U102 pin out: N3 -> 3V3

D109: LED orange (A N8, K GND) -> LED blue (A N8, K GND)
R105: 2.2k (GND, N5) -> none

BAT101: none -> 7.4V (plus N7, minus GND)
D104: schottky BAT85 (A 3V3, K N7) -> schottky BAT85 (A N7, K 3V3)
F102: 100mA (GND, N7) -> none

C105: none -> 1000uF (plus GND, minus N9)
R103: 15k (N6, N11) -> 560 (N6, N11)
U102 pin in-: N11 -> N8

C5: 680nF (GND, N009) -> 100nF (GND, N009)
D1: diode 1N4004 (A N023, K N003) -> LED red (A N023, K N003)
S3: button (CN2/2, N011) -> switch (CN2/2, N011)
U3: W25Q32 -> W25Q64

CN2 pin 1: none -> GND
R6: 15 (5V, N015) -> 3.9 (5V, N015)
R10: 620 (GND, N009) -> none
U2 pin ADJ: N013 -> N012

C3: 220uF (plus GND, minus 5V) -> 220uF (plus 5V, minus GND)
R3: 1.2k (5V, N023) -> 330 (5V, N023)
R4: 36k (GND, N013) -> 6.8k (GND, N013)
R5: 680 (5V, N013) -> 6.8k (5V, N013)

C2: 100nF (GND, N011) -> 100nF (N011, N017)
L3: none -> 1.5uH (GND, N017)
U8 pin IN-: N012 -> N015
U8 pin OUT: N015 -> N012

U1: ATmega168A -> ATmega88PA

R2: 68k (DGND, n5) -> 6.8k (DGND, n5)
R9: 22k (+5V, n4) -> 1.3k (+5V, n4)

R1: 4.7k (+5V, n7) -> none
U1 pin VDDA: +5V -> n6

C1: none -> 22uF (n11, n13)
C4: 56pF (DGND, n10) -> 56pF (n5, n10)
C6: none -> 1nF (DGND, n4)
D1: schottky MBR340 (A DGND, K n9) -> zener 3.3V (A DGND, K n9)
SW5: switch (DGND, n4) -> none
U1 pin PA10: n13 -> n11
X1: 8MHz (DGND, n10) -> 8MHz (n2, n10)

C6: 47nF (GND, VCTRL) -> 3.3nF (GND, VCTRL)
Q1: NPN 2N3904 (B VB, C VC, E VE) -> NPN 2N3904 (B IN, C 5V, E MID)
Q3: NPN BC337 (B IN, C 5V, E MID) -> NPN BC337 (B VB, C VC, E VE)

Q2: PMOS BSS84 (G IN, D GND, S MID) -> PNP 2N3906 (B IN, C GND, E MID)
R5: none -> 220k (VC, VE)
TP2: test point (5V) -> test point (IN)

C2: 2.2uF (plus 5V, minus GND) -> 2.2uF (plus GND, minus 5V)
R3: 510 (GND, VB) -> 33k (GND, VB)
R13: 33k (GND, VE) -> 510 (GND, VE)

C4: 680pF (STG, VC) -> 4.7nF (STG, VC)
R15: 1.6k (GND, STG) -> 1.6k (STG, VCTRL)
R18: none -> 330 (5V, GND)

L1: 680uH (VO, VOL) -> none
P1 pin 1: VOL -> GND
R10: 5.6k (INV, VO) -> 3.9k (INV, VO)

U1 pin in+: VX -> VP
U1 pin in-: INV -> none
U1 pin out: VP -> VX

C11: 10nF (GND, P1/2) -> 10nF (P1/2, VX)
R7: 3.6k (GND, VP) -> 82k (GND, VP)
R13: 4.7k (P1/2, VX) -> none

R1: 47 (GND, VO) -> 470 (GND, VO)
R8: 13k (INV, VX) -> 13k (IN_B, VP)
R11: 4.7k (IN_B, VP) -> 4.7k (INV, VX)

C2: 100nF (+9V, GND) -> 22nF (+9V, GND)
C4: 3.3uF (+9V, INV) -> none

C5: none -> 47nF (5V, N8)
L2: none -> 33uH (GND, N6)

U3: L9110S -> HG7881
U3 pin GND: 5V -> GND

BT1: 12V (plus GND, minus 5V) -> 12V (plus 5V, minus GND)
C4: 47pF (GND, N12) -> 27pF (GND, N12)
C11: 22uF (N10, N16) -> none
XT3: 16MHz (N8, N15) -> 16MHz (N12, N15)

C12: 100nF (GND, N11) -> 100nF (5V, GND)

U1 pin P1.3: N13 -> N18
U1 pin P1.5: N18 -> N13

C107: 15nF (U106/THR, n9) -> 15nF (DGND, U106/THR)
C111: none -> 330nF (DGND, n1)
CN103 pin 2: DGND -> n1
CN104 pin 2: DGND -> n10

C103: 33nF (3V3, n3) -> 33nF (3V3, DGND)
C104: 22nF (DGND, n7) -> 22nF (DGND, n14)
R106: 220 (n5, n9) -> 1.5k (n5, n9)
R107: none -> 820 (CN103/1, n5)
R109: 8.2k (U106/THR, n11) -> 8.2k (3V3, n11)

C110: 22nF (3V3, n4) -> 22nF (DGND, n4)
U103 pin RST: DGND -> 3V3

* What you should do: Copy each record from above exactly, and include every line.

* Task answer:
U102 pin out: N3 -> 3V3

D109: LED orange (A N8, K GND) -> LED blue (A N8, K GND)
R105: 2.2k (GND, N5) -> none

BAT101: none -> 7.4V (plus N7, minus GND)
D104: schottky BAT85 (A 3V3, K N7) -> schottky BAT85 (A N7, K 3V3)
F102: 100mA (GND, N7) -> none

C105: none -> 1000uF (plus GND, minus N9)
R103: 15k (N6, N11) -> 560 (N6, N11)
U102 pin in-: N11 -> N8

C5: 680nF (GND, N009) -> 100nF (GND, N009)
D1: diode 1N4004 (A N023, K N003) -> LED red (A N023, K N003)
S3: button (CN2/2, N011) -> switch (CN2/2, N011)
U3: W25Q32 -> W25Q64

CN2 pin 1: none -> GND
R6: 15 (5V, N015) -> 3.9 (5V, N015)
R10: 620 (GND, N009) -> none
U2 pin ADJ: N013 -> N012

C3: 220uF (plus GND, minus 5V) -> 220uF (plus 5V, minus GND)
R3: 1.2k (5V, N023) -> 330 (5V, N023)
R4: 36k (GND, N013) -> 6.8k (GND, N013)
R5: 680 (5V, N013) -> 6.8k (5V, N013)

C2: 100nF (GND, N011) -> 100nF (N011, N017)
L3: none -> 1.5uH (GND, N017)
U8 pin IN-: N012 -> N015
U8 pin OUT: N015 -> N012

U1: ATmega168A -> ATmega88PA

R2: 68k (DGND, n5) -> 6.8k (DGND, n5)
R9: 22k (+5V, n4) -> 1.3k (+5V, n4)

R1: 4.7k (+5V, n7) -> none
U1 pin VDDA: +5V -> n6

C1: none -> 22uF (n11, n13)
C4: 56pF (DGND, n10) -> 56pF (n5, n10)
C6: none -> 1nF (DGND, n4)
D1: schottky MBR340 (A DGND, K n9) -> zener 3.3V (A DGND, K n9)
SW5: switch (DGND, n4) -> none
U1 pin PA10: n13 -> n11
X1: 8MHz (DGND, n10) -> 8MHz (n2, n10)

C6: 47nF (GND, VCTRL) -> 3.3nF (GND, VCTRL)
Q1: NPN 2N3904 (B VB, C VC, E VE) -> NPN 2N3904 (B IN, C 5V, E MID)
Q3: NPN BC337 (B IN, C 5V, E MID) -> NPN BC337 (B VB, C VC, E VE)

Q2: PMOS BSS84 (G IN, D GND, S MID) -> PNP 2N3906 (B IN, C GND, E MID)
R5: none -> 220k (VC, VE)
TP2: test point (5V) -> test point (IN)

C2: 2.2uF (plus 5V, minus GND) -> 2.2uF (plus GND, minus 5V)
R3: 510 (GND, VB) -> 33k (GND, VB)
R13: 33k (GND, VE) -> 510 (GND, VE)

C4: 680pF (STG, VC) -> 4.7nF (STG, VC)
R15: 1.6k (GND, STG) -> 1.6k (STG, VCTRL)
R18: none -> 330 (5V, GND)

L1: 680uH (VO, VOL) -> none
P1 pin 1: VOL -> GND
R10: 5.6k (INV, VO) -> 3.9k (INV, VO)

U1 pin in+: VX -> VP
U1 pin in-: INV -> none
U1 pin out: VP -> VX

C11: 10nF (GND, P1/2) -> 10nF (P1/2, VX)
R7: 3.6k (GND, VP) -> 82k (GND, VP)
R13: 4.7k (P1/2, VX) -> none

R1: 47 (GND, VO) -> 470 (GND, VO)
R8: 13k (INV, VX) -> 13k (IN_B, VP)
R11: 4.7k (IN_B, VP) -> 4.7k (INV, VX)

C2: 100nF (+9V, GND) -> 22nF (+9V, GND)
C4: 3.3uF (+9V, INV) -> none

C5: none -> 47nF (5V, N8)
L2: none -> 33uH (GND, N6)

U3: L9110S -> HG7881
U3 pin GND: 5V -> GND

BT1: 12V (plus GND, minus 5V) -> 12V (plus 5V, minus GND)
C4: 47pF (GND, N12) -> 27pF (GND, N12)
C11: 22uF (N10, N16) -> none
XT3: 16MHz (N8, N15) -> 16MHz (N12, N15)

C12: 100nF (GND, N11) -> 100nF (5V, GND)

U1 pin P1.3: N13 -> N18
U1 pin P1.5: N18 -> N13

C107: 15nF (U106/THR, n9) -> 15nF (DGND, U106/THR)
C111: none -> 330nF (DGND, n1)
CN103 pin 2: DGND -> n1
CN104 pin 2: DGND -> n10

C103: 33nF (3V3, n3) -> 33nF (3V3, DGND)
C104: 22nF (DGND, n7) -> 22nF (DGND, n14)
R106: 220 (n5, n9) -> 1.5k (n5, n9)
R107: none -> 820 (CN103/1, n5)
R109: 8.2k (U106/THR, n11) -> 8.2k (3V3, n11)

C110: 22nF (3V3, n4) -> 22nF (DGND, n4)
U103 pin RST: DGND -> 3V3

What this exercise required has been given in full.